*** Records provided ***

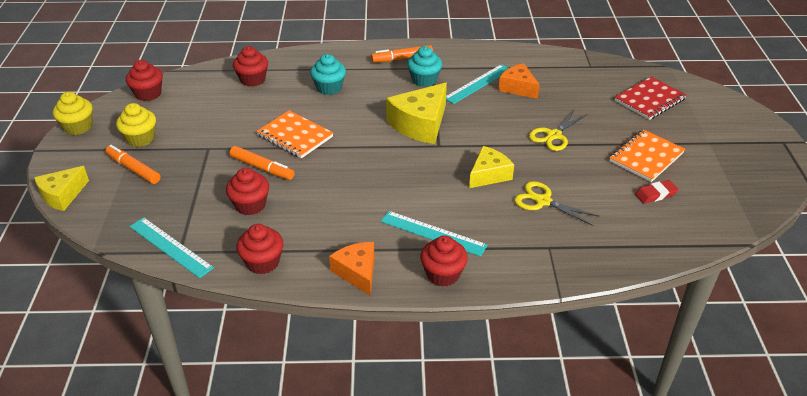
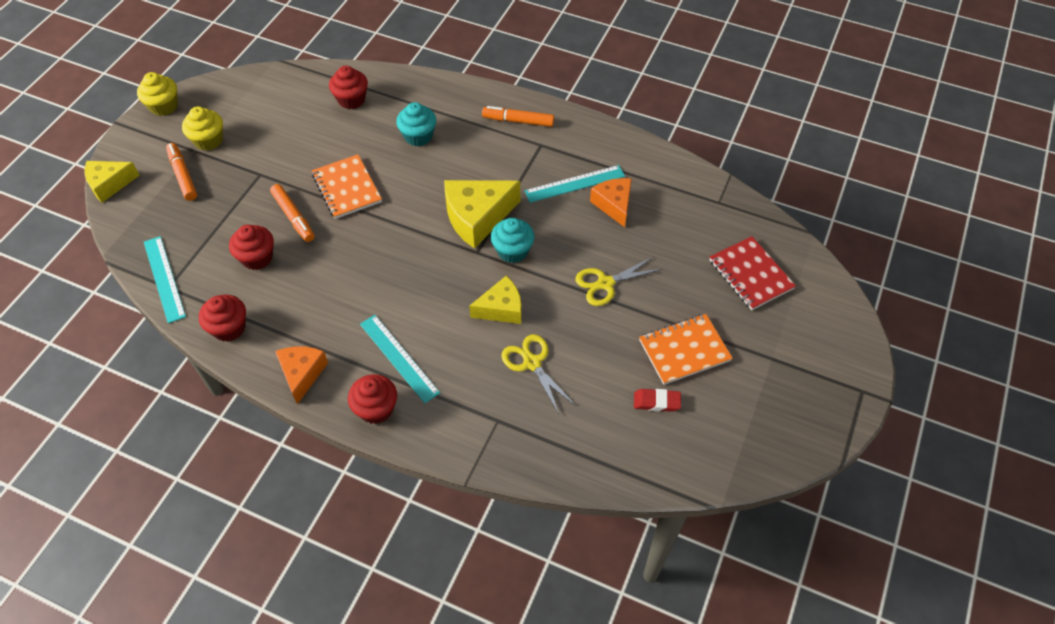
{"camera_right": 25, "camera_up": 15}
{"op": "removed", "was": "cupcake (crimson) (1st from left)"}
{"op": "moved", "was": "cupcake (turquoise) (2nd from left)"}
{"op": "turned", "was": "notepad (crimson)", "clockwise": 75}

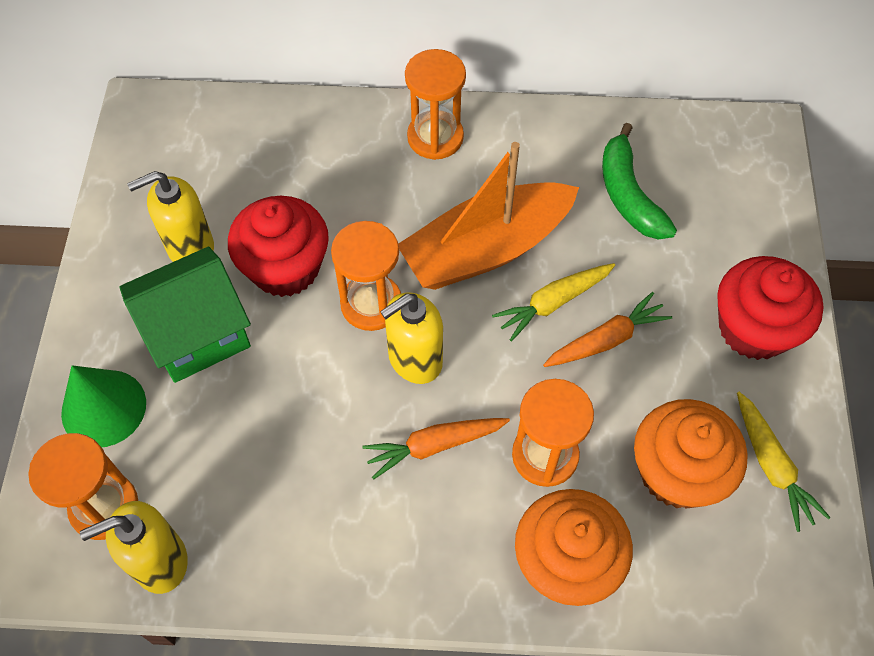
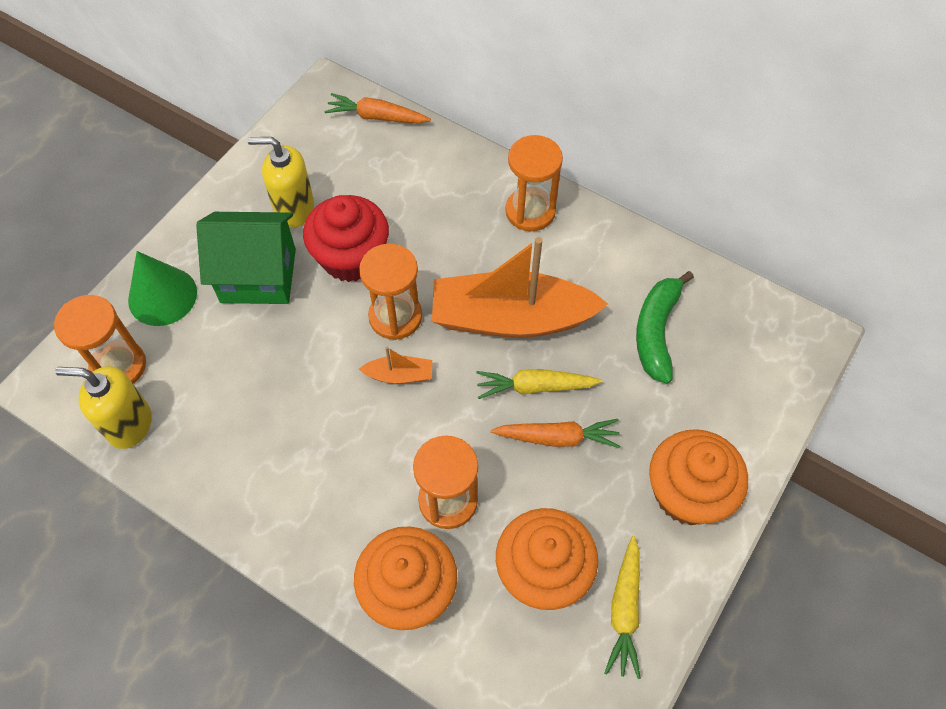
{"camera_right": 30, "camera_up": 0}
{"op": "moved", "was": "carrot (orange-coloured) (1st from left)"}
{"op": "replaced", "was": "soap dispenser (bright yellow) (3rd from left)", "now": "sailboat (orange-coloured) (1st from left)"}
{"op": "recoloured", "was": "cupcake (crimson) (2nd from left)", "now": "cupcake (orange-coloured) (3rd from left)"}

*** End of Records provided ***

Your goal: Please provide a faithful transcription of all the data, pictures excluded.

Written response:
{"camera_right": 25, "camera_up": 15}
{"op": "removed", "was": "cupcake (crimson) (1st from left)"}
{"op": "moved", "was": "cupcake (turquoise) (2nd from left)"}
{"op": "turned", "was": "notepad (crimson)", "clockwise": 75}

{"camera_right": 30, "camera_up": 0}
{"op": "moved", "was": "carrot (orange-coloured) (1st from left)"}
{"op": "replaced", "was": "soap dispenser (bright yellow) (3rd from left)", "now": "sailboat (orange-coloured) (1st from left)"}
{"op": "recoloured", "was": "cupcake (crimson) (2nd from left)", "now": "cupcake (orange-coloured) (3rd from left)"}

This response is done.